WHAT YOU HAVE TO DO ->
Output every record word for word, minus the pictures.

RECORDS TO PROCESS ->
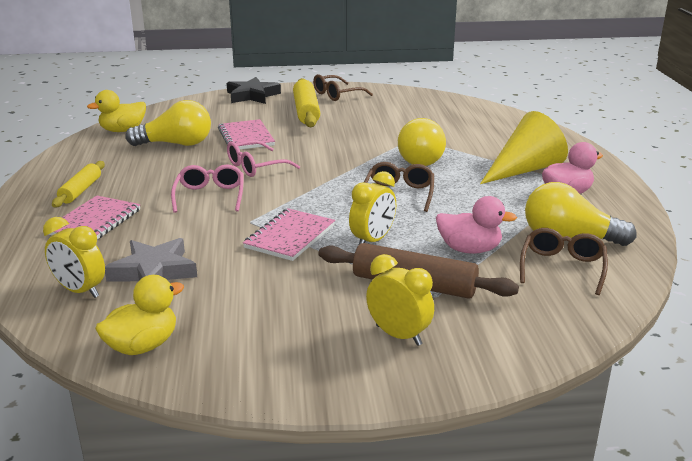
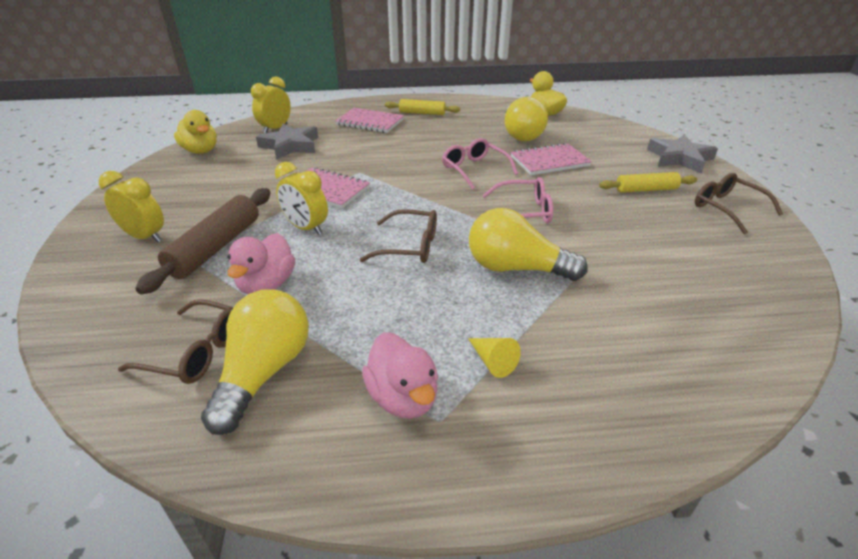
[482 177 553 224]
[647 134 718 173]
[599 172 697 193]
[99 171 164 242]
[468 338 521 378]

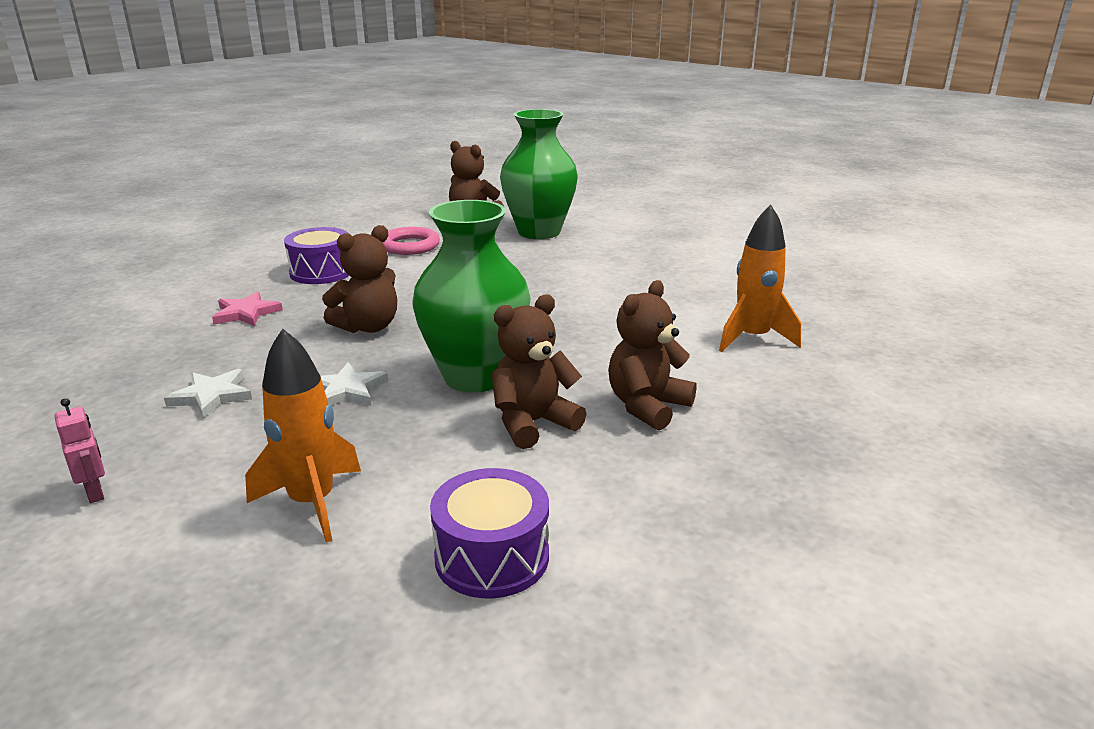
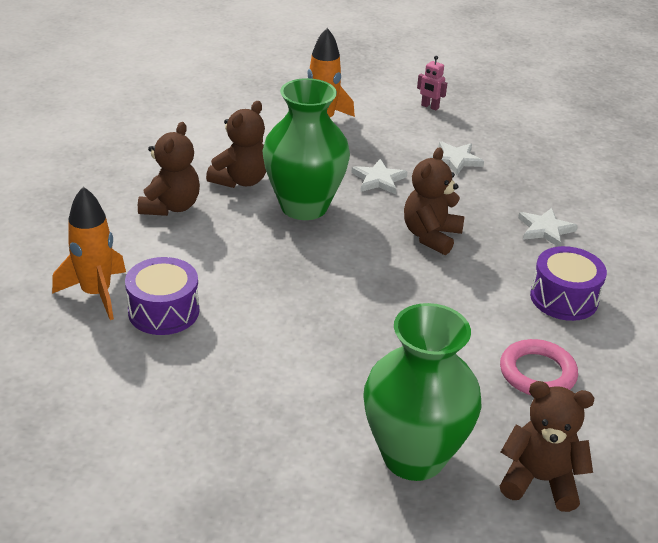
[518 208 578 247]
[125 257 199 335]

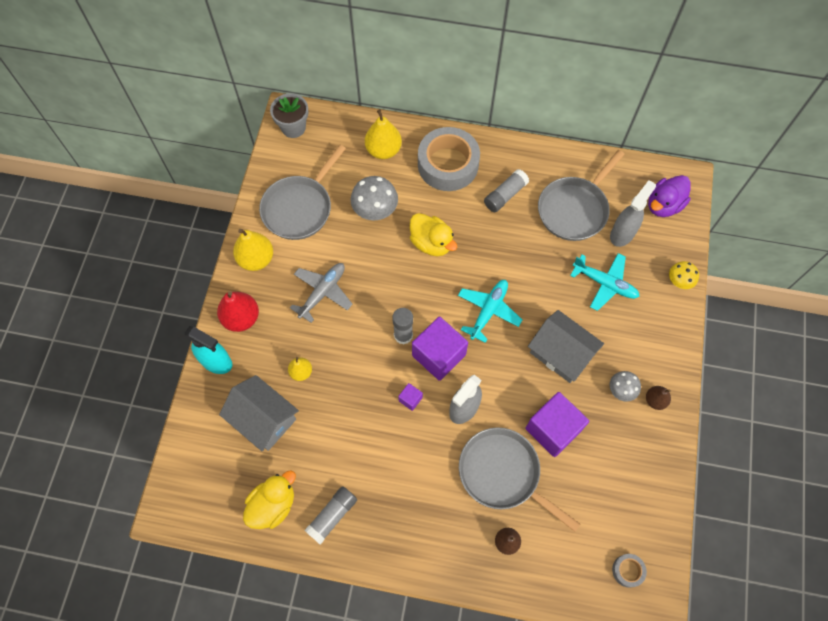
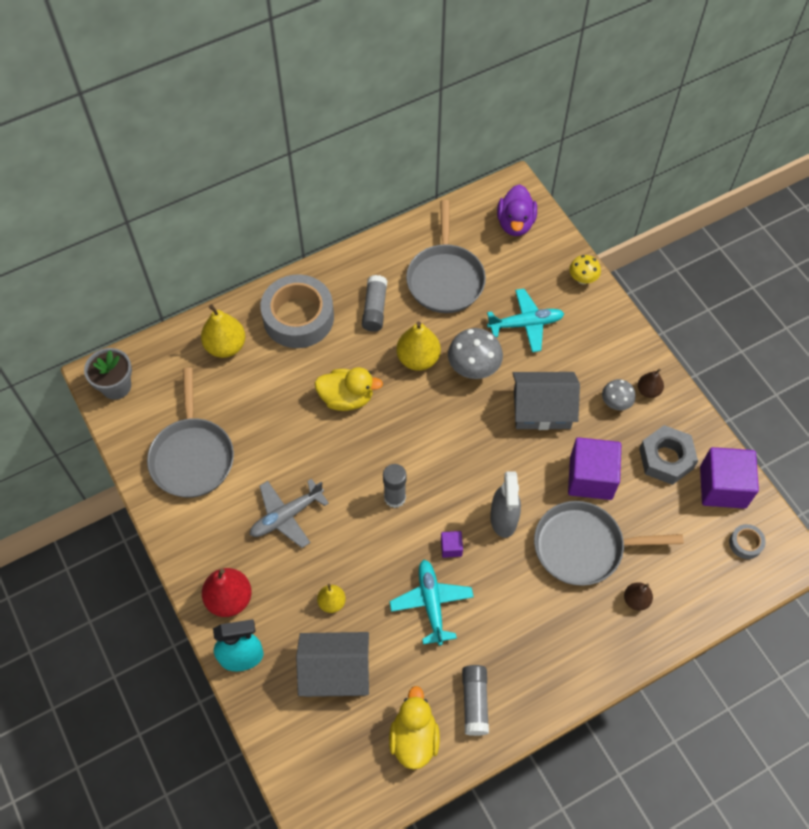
[396 321 441 371]
[250 479 329 548]
[448 328 503 379]
[700 447 759 509]
[389 560 474 646]
[610 180 656 247] (first image)
[639 425 698 485]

ANSWER AREA ->
[482 177 553 224]
[647 134 718 173]
[599 172 697 193]
[99 171 164 242]
[468 338 521 378]

[518 208 578 247]
[125 257 199 335]

[396 321 441 371]
[250 479 329 548]
[448 328 503 379]
[700 447 759 509]
[389 560 474 646]
[610 180 656 247] (first image)
[639 425 698 485]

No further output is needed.